◆ HOW TO COMPLETE THIS TASK
If a line below contains the string "slope", return that line.

EXERCISE MATERIAL below:

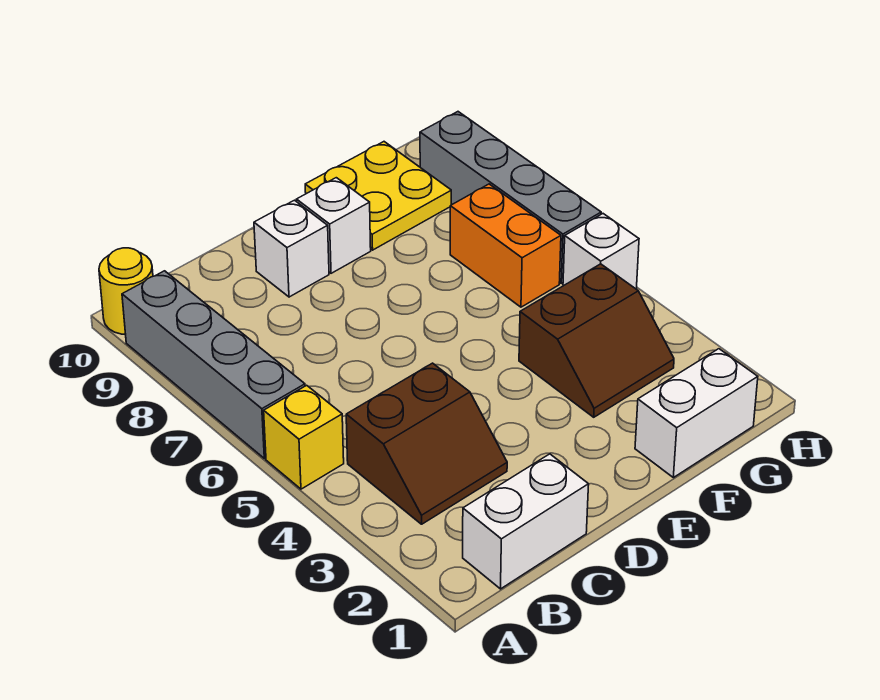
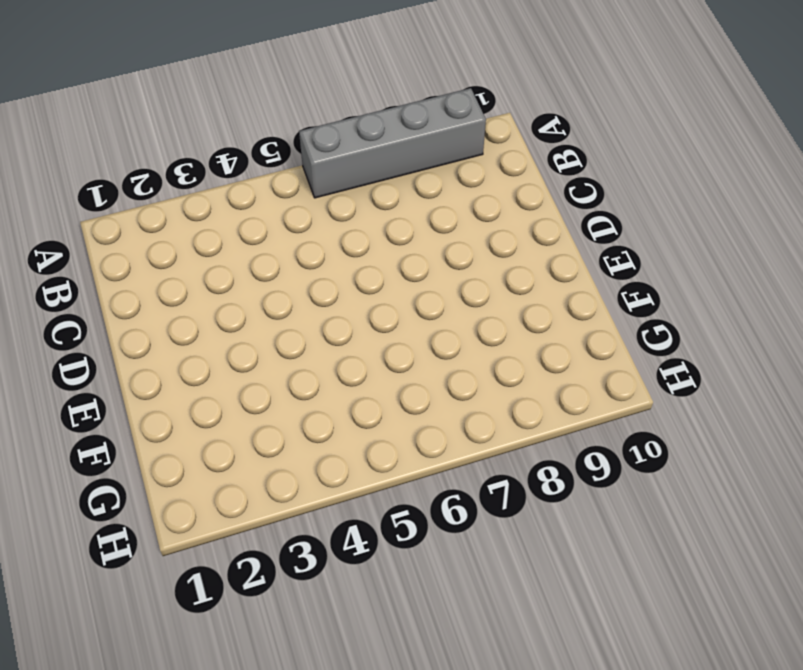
none -> yellow brick A5 level 1
none -> yellow round brick A10 level 1
none -> white brick B1:C1 level 1

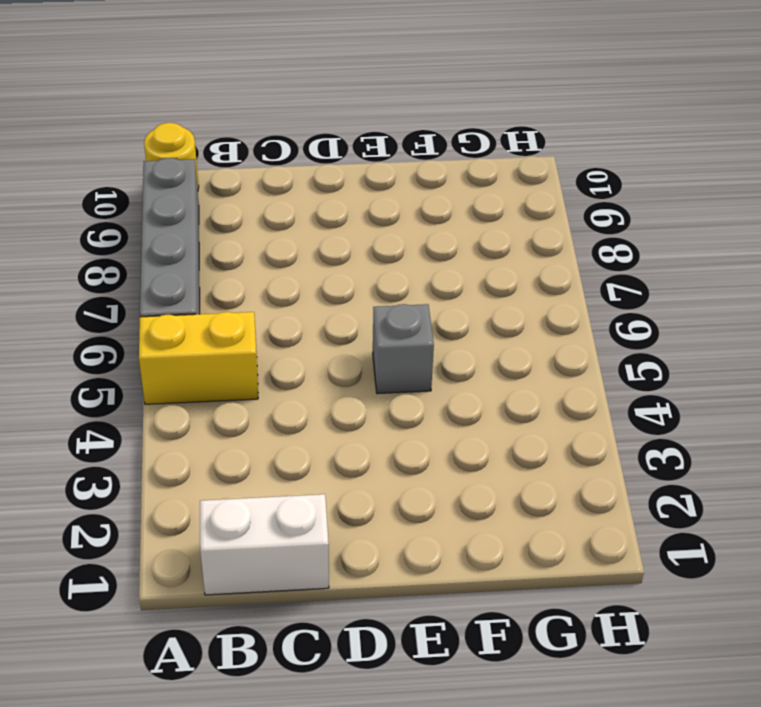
yellow brick A5:B5 level 1 -> yellow brick A5 level 1
grey brick E5 level 1 -> none
none -> brown slope B3:C4 level 1 top 4
none -> white brick D9 level 1
none -> white brick E9 level 1

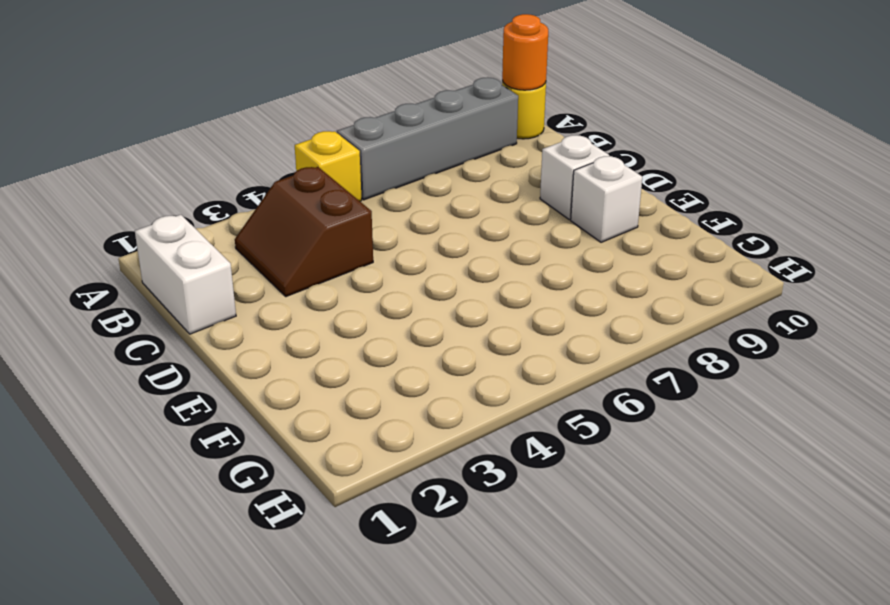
orange round brick A10 level 2 -> none
none -> white brick F1:G1 level 1
none -> brown slope F3:G4 level 1 top 4
none -> yellow plate F9:G10 level 1

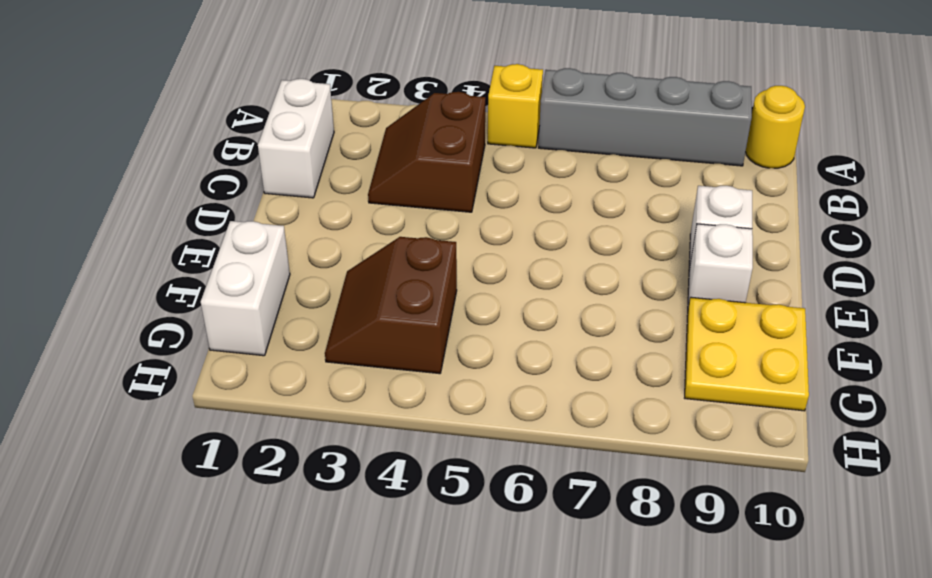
none -> orange brick G6:G7 level 1
none -> white brick H5 level 1
none -> grey brick H6:H9 level 1

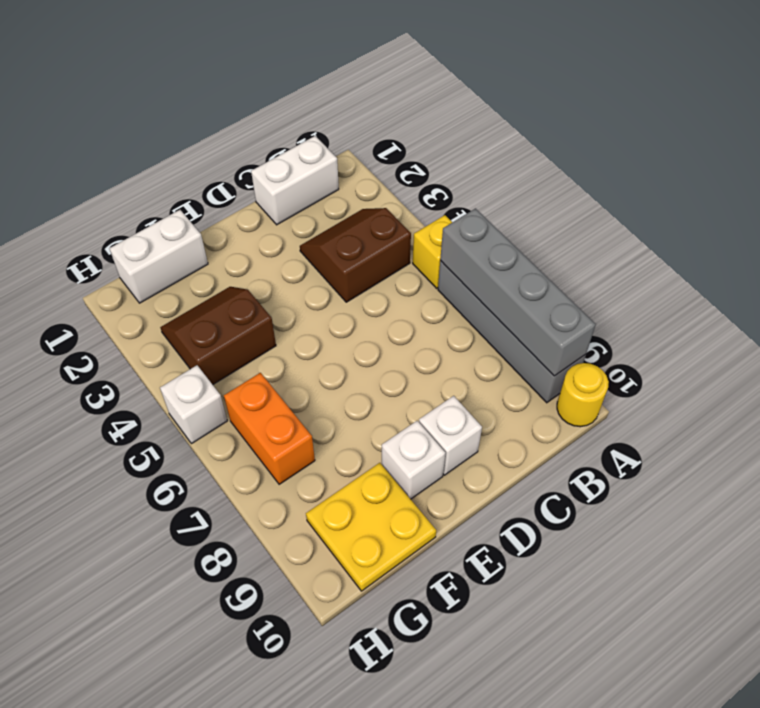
grey brick A6:A9 level 2 -> grey brick H6:H9 level 1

End of EXERCISE MATERIAL.

◆ FINISHED TASK
none -> brown slope B3:C4 level 1 top 4
none -> brown slope F3:G4 level 1 top 4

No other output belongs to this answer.